Exercise description
The full listing, word for word and free of images, is the expected result.

Source records
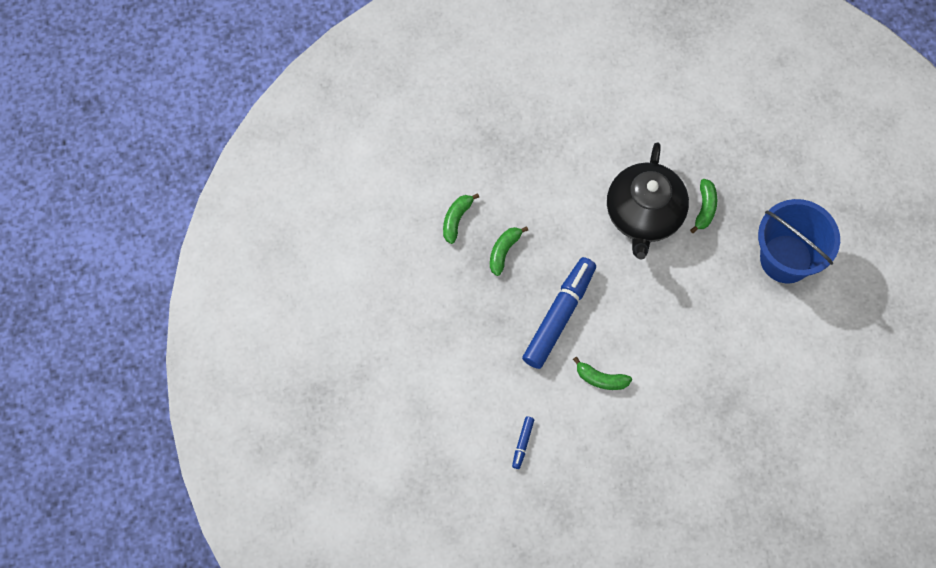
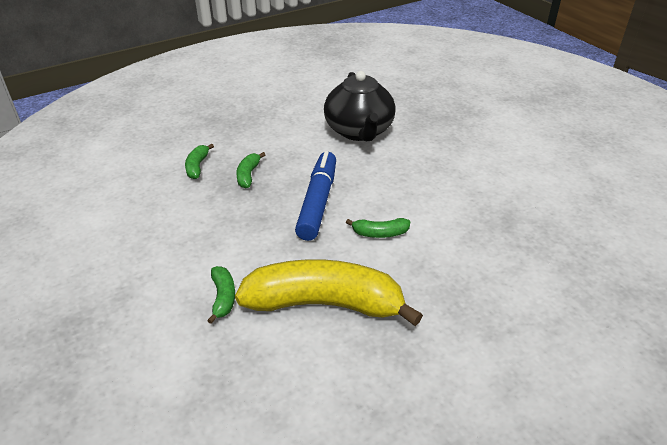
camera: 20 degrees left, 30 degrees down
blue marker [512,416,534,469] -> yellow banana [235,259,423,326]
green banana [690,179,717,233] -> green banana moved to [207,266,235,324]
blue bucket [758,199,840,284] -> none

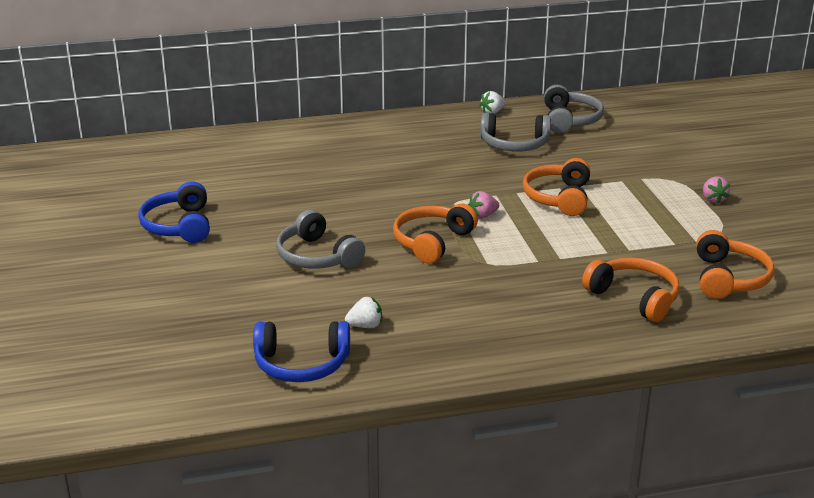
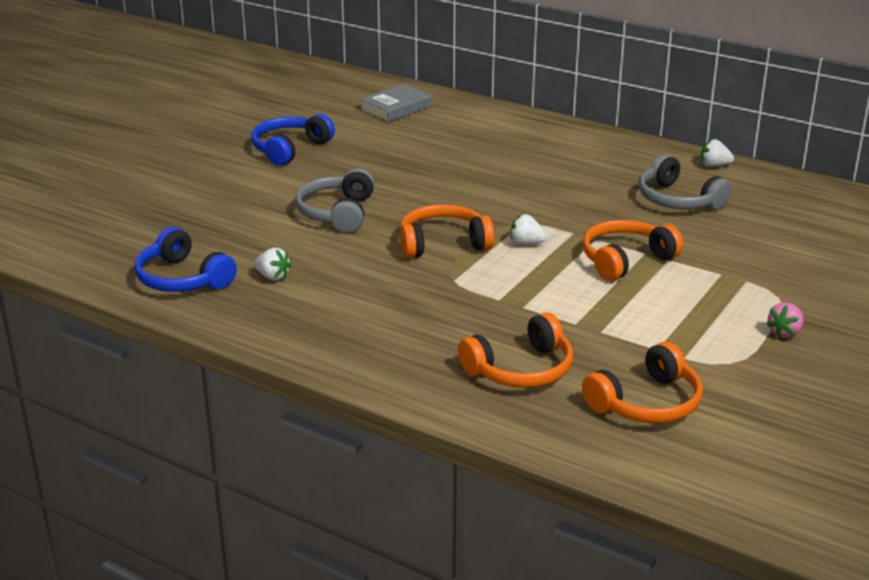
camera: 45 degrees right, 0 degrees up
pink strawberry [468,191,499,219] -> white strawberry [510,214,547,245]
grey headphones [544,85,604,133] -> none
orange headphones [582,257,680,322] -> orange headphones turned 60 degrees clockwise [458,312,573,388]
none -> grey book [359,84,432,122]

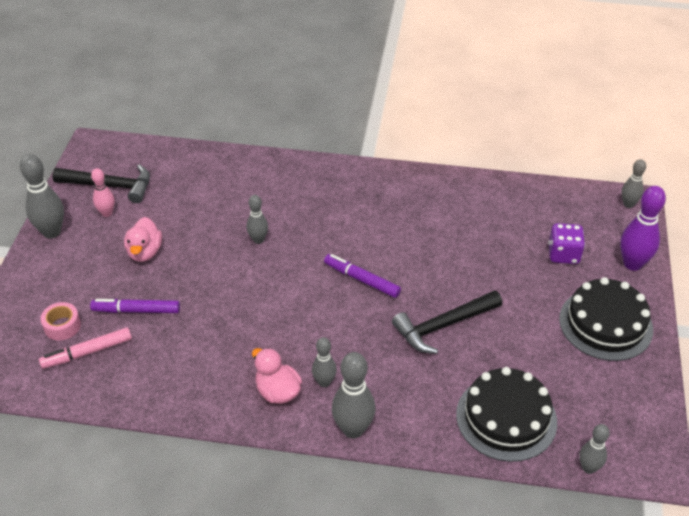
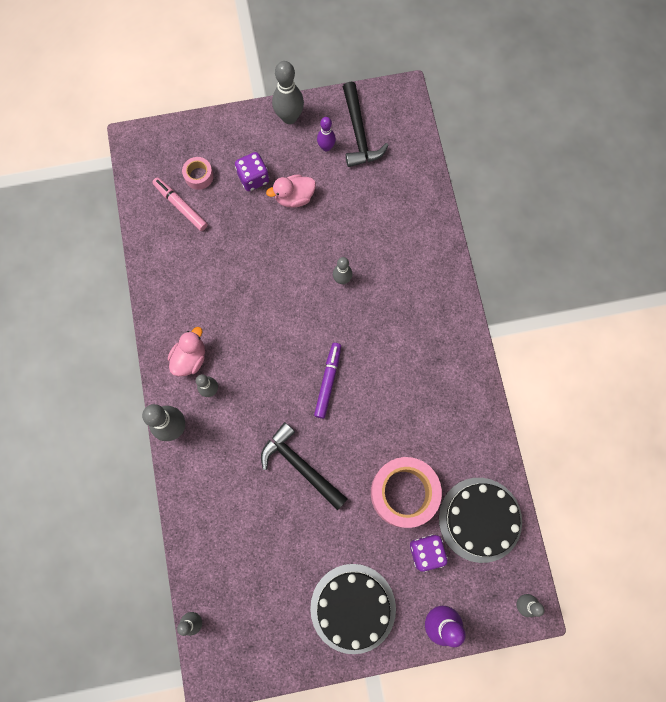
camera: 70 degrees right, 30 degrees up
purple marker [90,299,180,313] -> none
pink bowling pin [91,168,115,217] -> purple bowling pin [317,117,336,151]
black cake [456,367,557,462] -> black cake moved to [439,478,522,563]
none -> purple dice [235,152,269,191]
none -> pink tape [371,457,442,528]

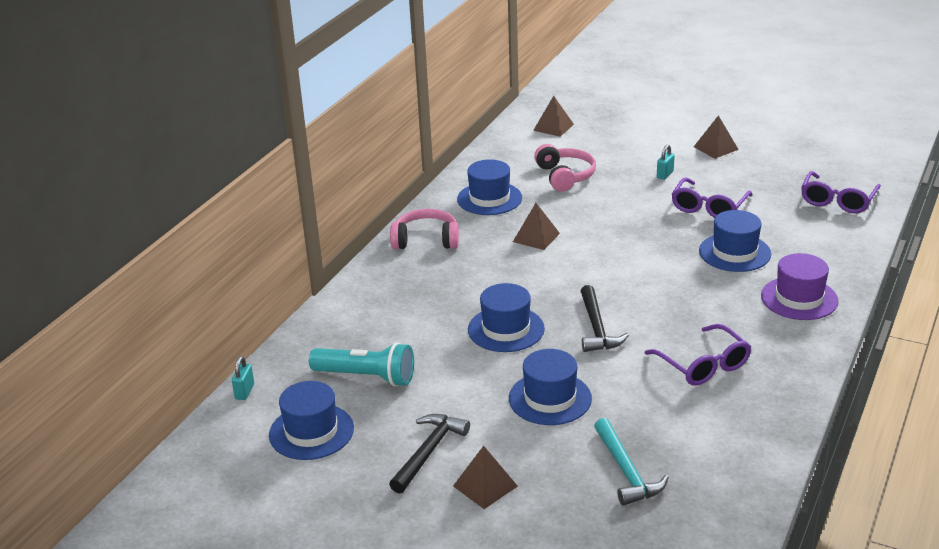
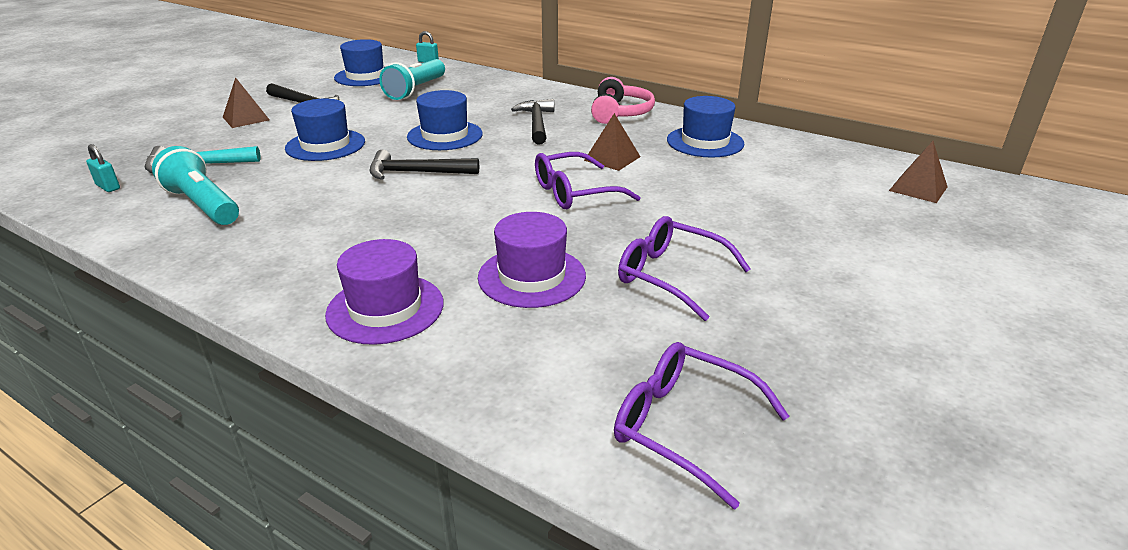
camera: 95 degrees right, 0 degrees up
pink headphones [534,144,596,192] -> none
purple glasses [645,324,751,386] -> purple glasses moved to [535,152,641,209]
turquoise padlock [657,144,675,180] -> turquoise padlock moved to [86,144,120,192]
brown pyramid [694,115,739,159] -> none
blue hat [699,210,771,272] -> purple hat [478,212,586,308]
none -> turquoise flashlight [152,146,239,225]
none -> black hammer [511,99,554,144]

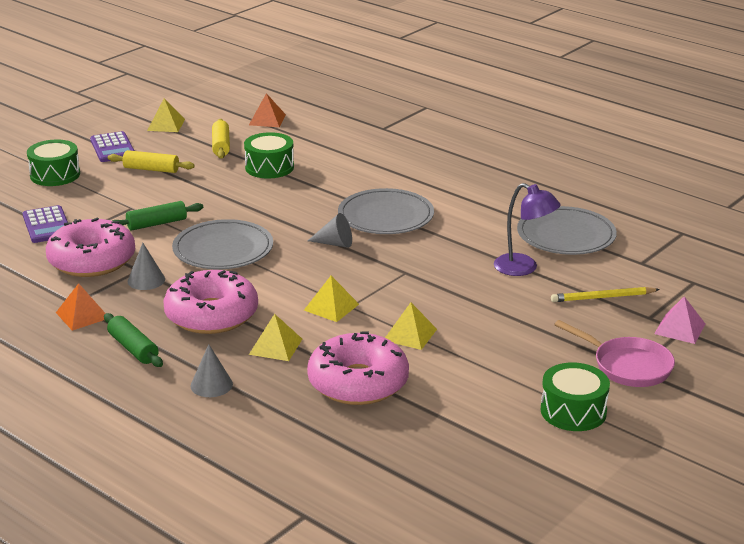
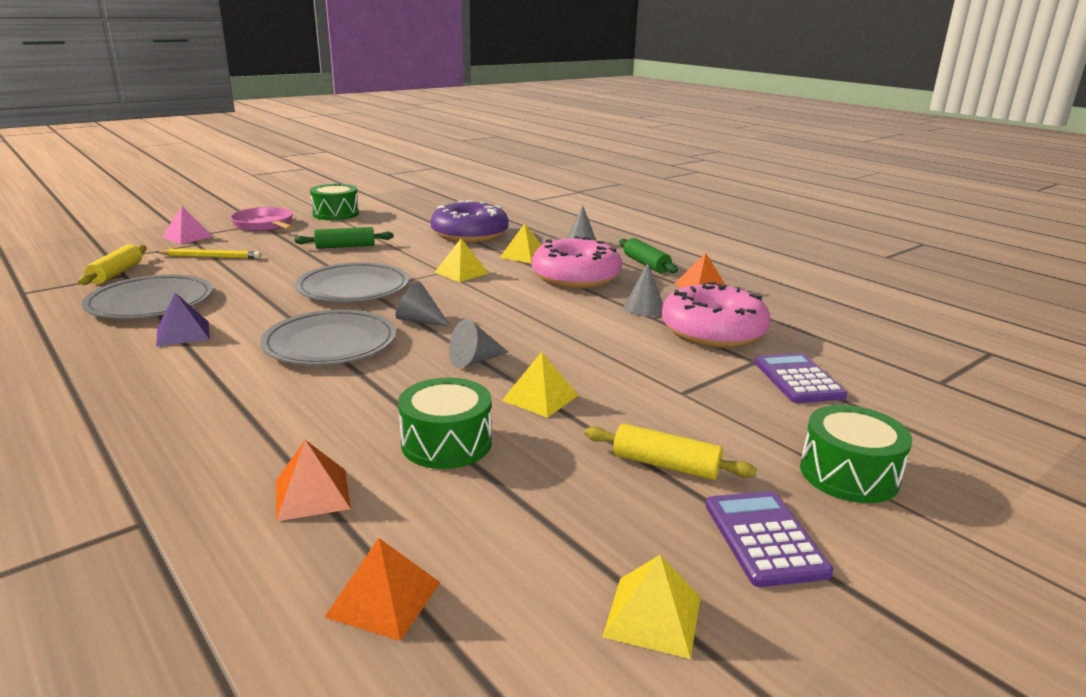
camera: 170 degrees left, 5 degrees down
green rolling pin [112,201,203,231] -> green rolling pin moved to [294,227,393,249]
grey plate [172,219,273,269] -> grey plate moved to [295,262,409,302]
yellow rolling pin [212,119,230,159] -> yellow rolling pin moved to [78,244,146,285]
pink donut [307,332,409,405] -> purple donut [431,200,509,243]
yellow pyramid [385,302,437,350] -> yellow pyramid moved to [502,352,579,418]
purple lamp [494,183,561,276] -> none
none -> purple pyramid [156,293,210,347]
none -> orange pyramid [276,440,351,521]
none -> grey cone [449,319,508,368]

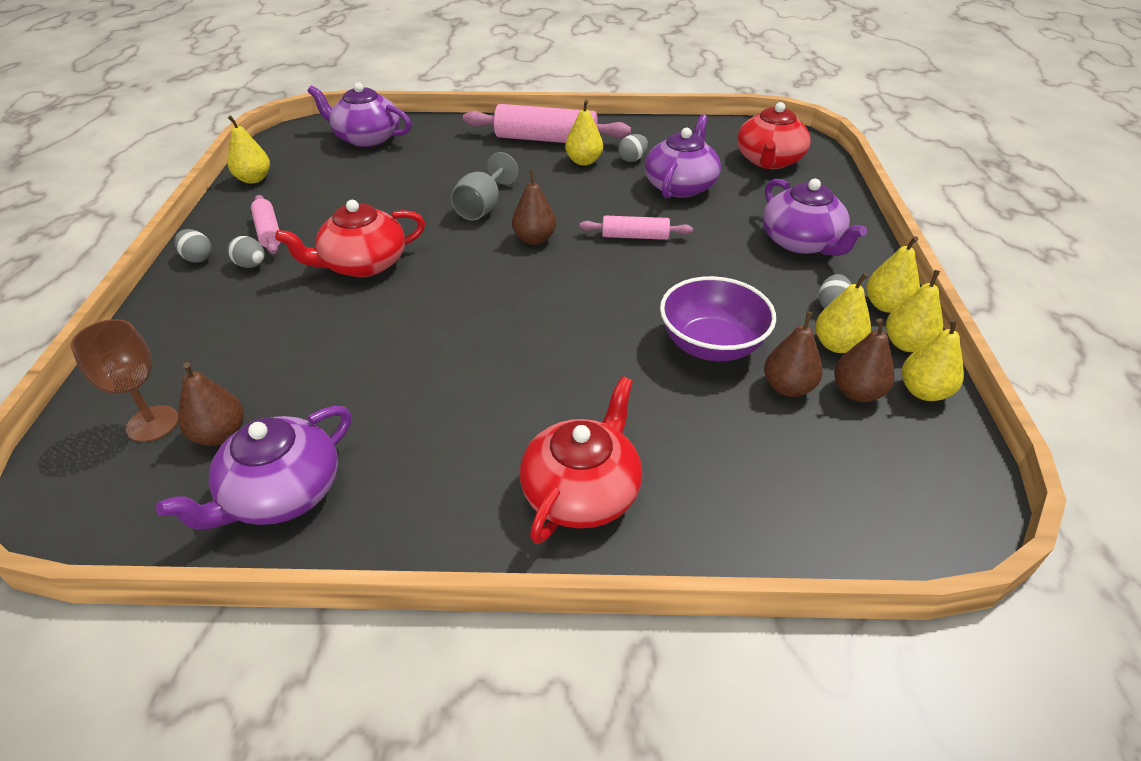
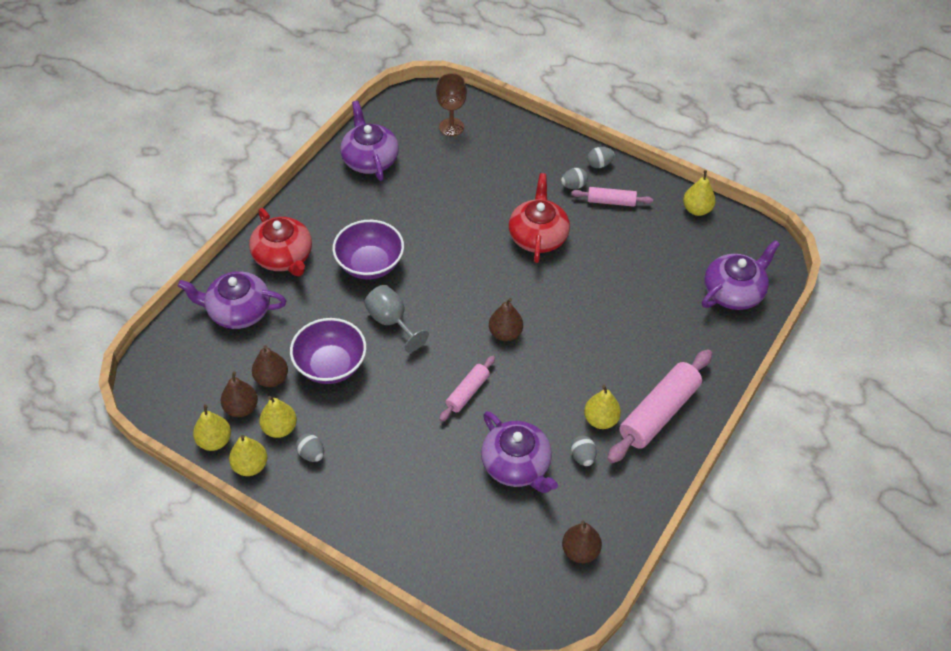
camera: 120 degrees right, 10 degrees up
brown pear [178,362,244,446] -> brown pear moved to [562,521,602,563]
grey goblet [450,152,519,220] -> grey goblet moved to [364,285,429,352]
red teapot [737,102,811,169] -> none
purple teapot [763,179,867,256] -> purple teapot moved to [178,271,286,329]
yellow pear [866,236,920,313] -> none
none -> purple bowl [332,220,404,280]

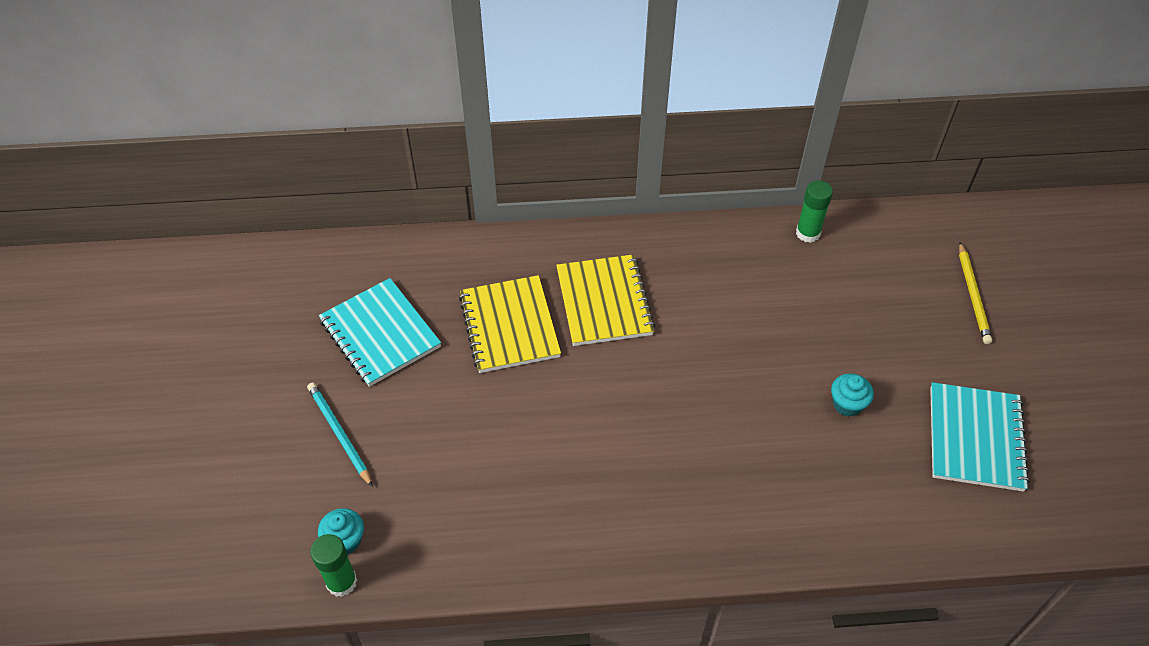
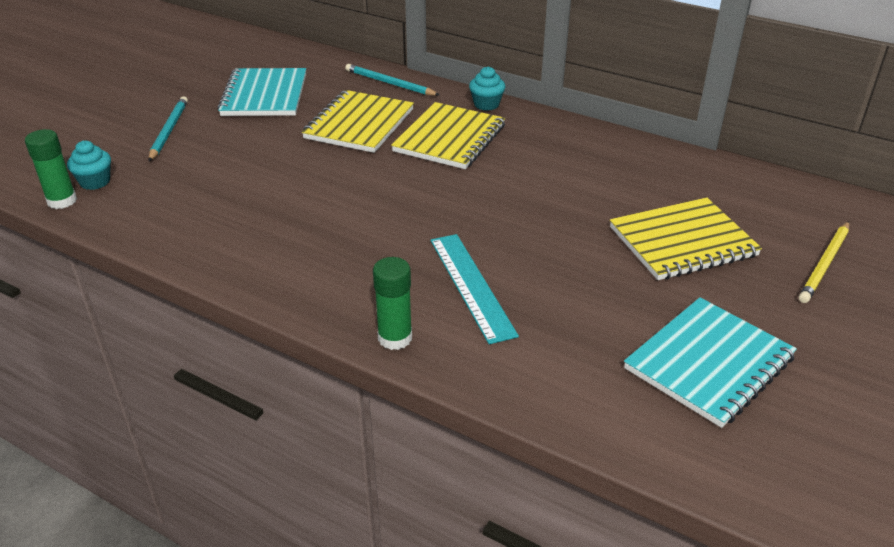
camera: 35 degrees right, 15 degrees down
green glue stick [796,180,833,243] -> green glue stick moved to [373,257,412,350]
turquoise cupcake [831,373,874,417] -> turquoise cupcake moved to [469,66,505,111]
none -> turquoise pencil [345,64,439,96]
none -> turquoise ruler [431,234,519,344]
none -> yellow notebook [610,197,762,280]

Written reply
camera: 20 degrees left, 30 degrees down
blue marker [512,416,534,469] -> yellow banana [235,259,423,326]
green banana [690,179,717,233] -> green banana moved to [207,266,235,324]
blue bucket [758,199,840,284] -> none

camera: 45 degrees right, 0 degrees up
pink strawberry [468,191,499,219] -> white strawberry [510,214,547,245]
grey headphones [544,85,604,133] -> none
orange headphones [582,257,680,322] -> orange headphones turned 60 degrees clockwise [458,312,573,388]
none -> grey book [359,84,432,122]

camera: 70 degrees right, 30 degrees up
purple marker [90,299,180,313] -> none
pink bowling pin [91,168,115,217] -> purple bowling pin [317,117,336,151]
black cake [456,367,557,462] -> black cake moved to [439,478,522,563]
none -> purple dice [235,152,269,191]
none -> pink tape [371,457,442,528]

camera: 95 degrees right, 0 degrees up
pink headphones [534,144,596,192] -> none
purple glasses [645,324,751,386] -> purple glasses moved to [535,152,641,209]
turquoise padlock [657,144,675,180] -> turquoise padlock moved to [86,144,120,192]
brown pyramid [694,115,739,159] -> none
blue hat [699,210,771,272] -> purple hat [478,212,586,308]
none -> turquoise flashlight [152,146,239,225]
none -> black hammer [511,99,554,144]

camera: 170 degrees left, 5 degrees down
green rolling pin [112,201,203,231] -> green rolling pin moved to [294,227,393,249]
grey plate [172,219,273,269] -> grey plate moved to [295,262,409,302]
yellow rolling pin [212,119,230,159] -> yellow rolling pin moved to [78,244,146,285]
pink donut [307,332,409,405] -> purple donut [431,200,509,243]
yellow pyramid [385,302,437,350] -> yellow pyramid moved to [502,352,579,418]
purple lamp [494,183,561,276] -> none
none -> purple pyramid [156,293,210,347]
none -> orange pyramid [276,440,351,521]
none -> grey cone [449,319,508,368]

camera: 120 degrees right, 10 degrees up
brown pear [178,362,244,446] -> brown pear moved to [562,521,602,563]
grey goblet [450,152,519,220] -> grey goblet moved to [364,285,429,352]
red teapot [737,102,811,169] -> none
purple teapot [763,179,867,256] -> purple teapot moved to [178,271,286,329]
yellow pear [866,236,920,313] -> none
none -> purple bowl [332,220,404,280]

camera: 35 degrees right, 15 degrees down
green glue stick [796,180,833,243] -> green glue stick moved to [373,257,412,350]
turquoise cupcake [831,373,874,417] -> turquoise cupcake moved to [469,66,505,111]
none -> turquoise pencil [345,64,439,96]
none -> turquoise ruler [431,234,519,344]
none -> yellow notebook [610,197,762,280]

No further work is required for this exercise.